DATA.
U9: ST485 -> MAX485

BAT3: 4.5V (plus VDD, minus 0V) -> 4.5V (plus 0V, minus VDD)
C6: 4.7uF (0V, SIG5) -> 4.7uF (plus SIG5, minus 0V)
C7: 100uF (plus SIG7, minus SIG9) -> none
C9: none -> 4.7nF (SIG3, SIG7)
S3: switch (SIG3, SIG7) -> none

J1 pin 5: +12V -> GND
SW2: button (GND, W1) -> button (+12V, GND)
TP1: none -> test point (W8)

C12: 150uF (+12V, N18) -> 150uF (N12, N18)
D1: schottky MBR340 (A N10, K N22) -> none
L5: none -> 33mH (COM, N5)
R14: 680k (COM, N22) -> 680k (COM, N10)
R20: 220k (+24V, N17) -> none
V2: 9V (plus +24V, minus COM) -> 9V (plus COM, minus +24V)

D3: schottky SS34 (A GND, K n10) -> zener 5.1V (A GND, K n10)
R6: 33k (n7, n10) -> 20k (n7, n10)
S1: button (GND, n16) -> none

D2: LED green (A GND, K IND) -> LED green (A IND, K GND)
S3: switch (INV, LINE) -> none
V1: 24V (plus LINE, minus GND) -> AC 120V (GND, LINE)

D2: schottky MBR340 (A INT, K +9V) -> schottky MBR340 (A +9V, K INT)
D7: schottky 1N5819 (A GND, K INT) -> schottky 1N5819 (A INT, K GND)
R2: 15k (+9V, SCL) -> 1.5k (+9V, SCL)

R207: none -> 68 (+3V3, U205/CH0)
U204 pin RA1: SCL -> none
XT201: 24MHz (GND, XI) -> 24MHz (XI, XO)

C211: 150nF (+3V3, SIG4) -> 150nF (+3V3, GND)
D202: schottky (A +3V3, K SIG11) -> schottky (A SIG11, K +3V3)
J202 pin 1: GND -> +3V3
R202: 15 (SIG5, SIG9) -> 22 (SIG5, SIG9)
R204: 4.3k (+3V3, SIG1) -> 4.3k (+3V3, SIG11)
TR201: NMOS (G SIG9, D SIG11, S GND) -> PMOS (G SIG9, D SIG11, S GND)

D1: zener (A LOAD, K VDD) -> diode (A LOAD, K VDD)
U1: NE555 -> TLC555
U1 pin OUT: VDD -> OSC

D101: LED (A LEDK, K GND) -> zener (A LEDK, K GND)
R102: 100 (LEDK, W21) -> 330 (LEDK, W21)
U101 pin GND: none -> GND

EXERCISE AIM.
Only the lines from the one containing "D7: schottky 1N5819" through the end of the material belong in the answer, each restated word for word.

SOLUTION TO THIS EXERCISE.
D7: schottky 1N5819 (A GND, K INT) -> schottky 1N5819 (A INT, K GND)
R2: 15k (+9V, SCL) -> 1.5k (+9V, SCL)

R207: none -> 68 (+3V3, U205/CH0)
U204 pin RA1: SCL -> none
XT201: 24MHz (GND, XI) -> 24MHz (XI, XO)

C211: 150nF (+3V3, SIG4) -> 150nF (+3V3, GND)
D202: schottky (A +3V3, K SIG11) -> schottky (A SIG11, K +3V3)
J202 pin 1: GND -> +3V3
R202: 15 (SIG5, SIG9) -> 22 (SIG5, SIG9)
R204: 4.3k (+3V3, SIG1) -> 4.3k (+3V3, SIG11)
TR201: NMOS (G SIG9, D SIG11, S GND) -> PMOS (G SIG9, D SIG11, S GND)

D1: zener (A LOAD, K VDD) -> diode (A LOAD, K VDD)
U1: NE555 -> TLC555
U1 pin OUT: VDD -> OSC

D101: LED (A LEDK, K GND) -> zener (A LEDK, K GND)
R102: 100 (LEDK, W21) -> 330 (LEDK, W21)
U101 pin GND: none -> GND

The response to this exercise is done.